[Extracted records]
........

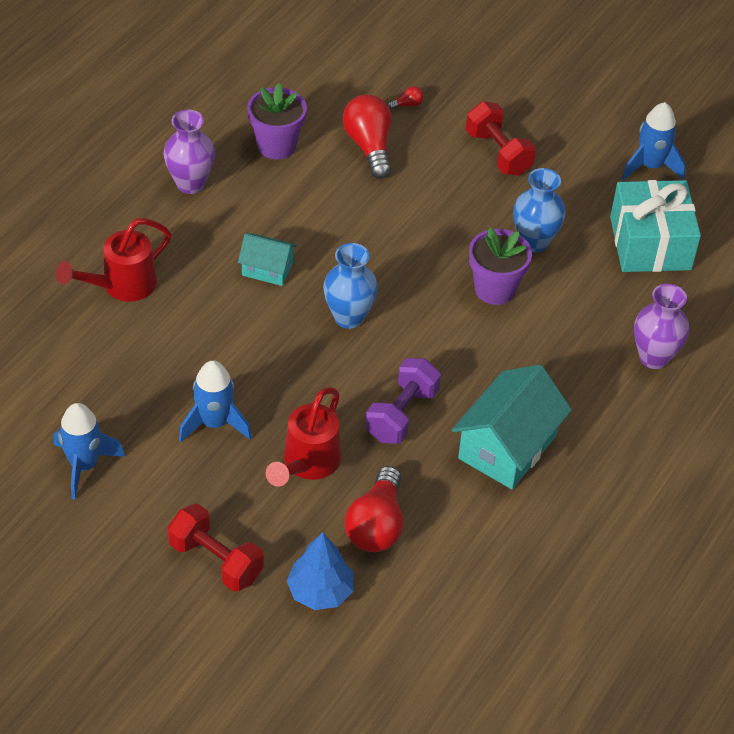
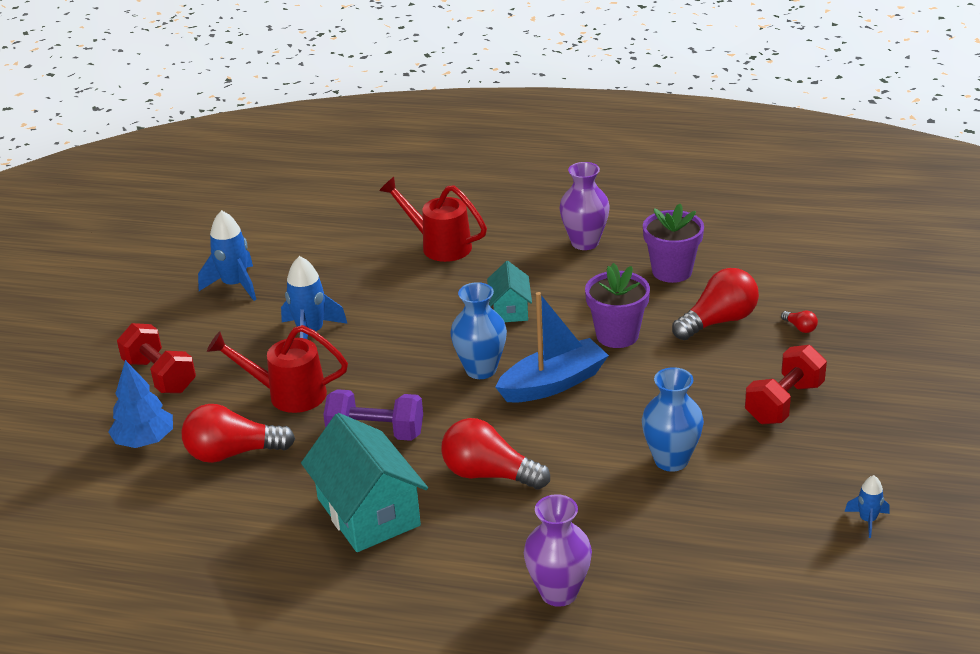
camera: 75 degrees right, 15 degrees down
(216, 560) = (160, 376): red dumbbell -> red dumbbell turned 60 degrees counterclockwise
(396, 277) = (553, 383): none -> blue boat
(495, 289) = (581, 450): purple flower pot -> purple flower pot (617, 335)
(497, 355) = (489, 474): none -> red light bulb
(507, 447) = (368, 512): turquoise house -> turquoise house turned 45 degrees clockwise
(650, 166) = (867, 520): blue rocket -> blue rocket, size x0.54
(650, 243) = (738, 549): turquoise gift -> none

........

PROBLEM TO WORK ON>
Print exactly the lines from the first line of the records above through the line containing "(650, 166) = (867, 520): blue", leaving out the pictures.

ANSWER TO THE PROBLEM>
camera: 75 degrees right, 15 degrees down
(216, 560) = (160, 376): red dumbbell -> red dumbbell turned 60 degrees counterclockwise
(396, 277) = (553, 383): none -> blue boat
(495, 289) = (581, 450): purple flower pot -> purple flower pot (617, 335)
(497, 355) = (489, 474): none -> red light bulb
(507, 447) = (368, 512): turquoise house -> turquoise house turned 45 degrees clockwise
(650, 166) = (867, 520): blue rocket -> blue rocket, size x0.54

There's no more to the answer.